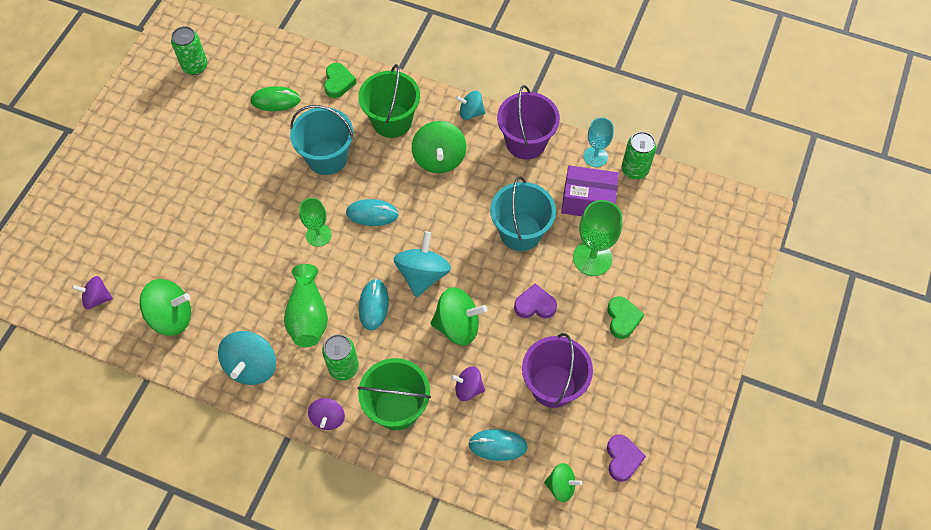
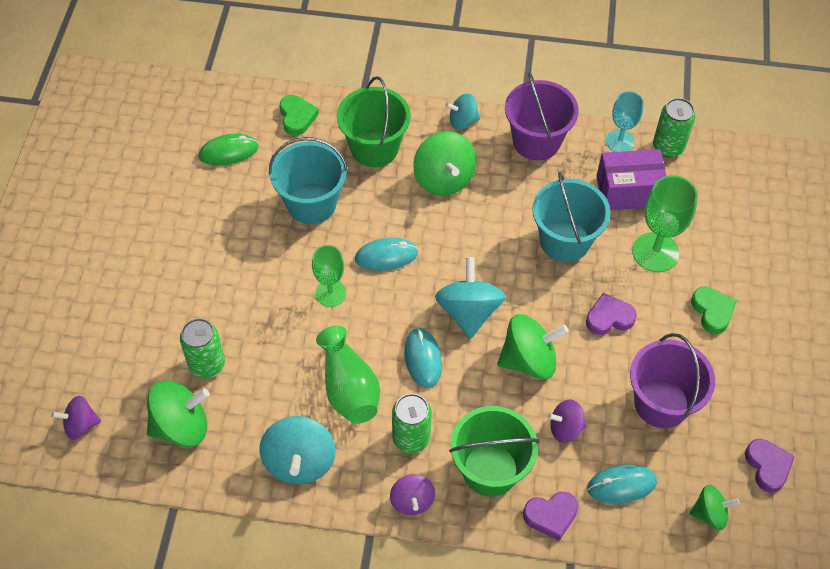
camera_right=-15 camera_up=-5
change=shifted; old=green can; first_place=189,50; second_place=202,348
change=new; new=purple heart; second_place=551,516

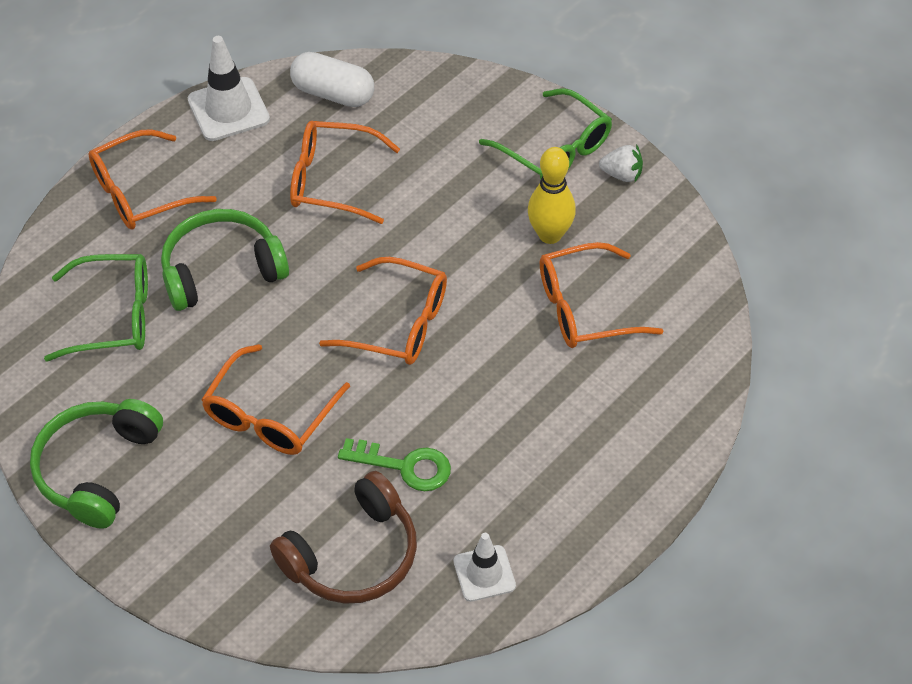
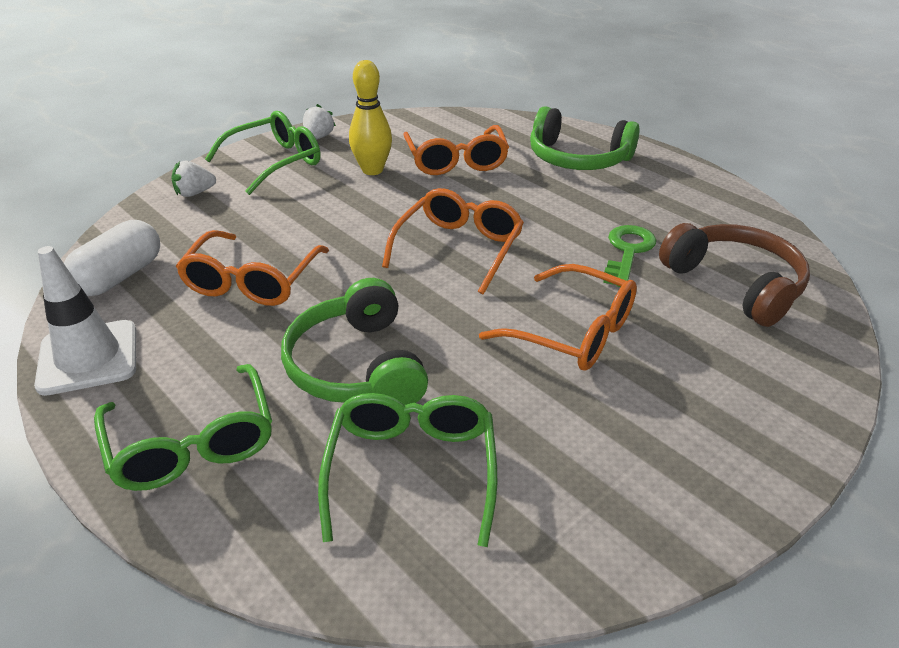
camera_right=-85 camera_up=-15
change=repainted; old=orange glasses; new=green glasses; first_place=152,179; second_place=183,427
change=new; new=white strawberry; second_place=193,179
change=shifted; old=green headphones; first_place=96,464; second_place=585,138
change=gone; old=white traffic cone; first_place=484,567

----

- _Work item_: Return all the data above as written, leaving out only the pictures.

- _Response box_:
camera_right=-15 camera_up=-5
change=shifted; old=green can; first_place=189,50; second_place=202,348
change=new; new=purple heart; second_place=551,516

camera_right=-85 camera_up=-15
change=repainted; old=orange glasses; new=green glasses; first_place=152,179; second_place=183,427
change=new; new=white strawberry; second_place=193,179
change=shifted; old=green headphones; first_place=96,464; second_place=585,138
change=gone; old=white traffic cone; first_place=484,567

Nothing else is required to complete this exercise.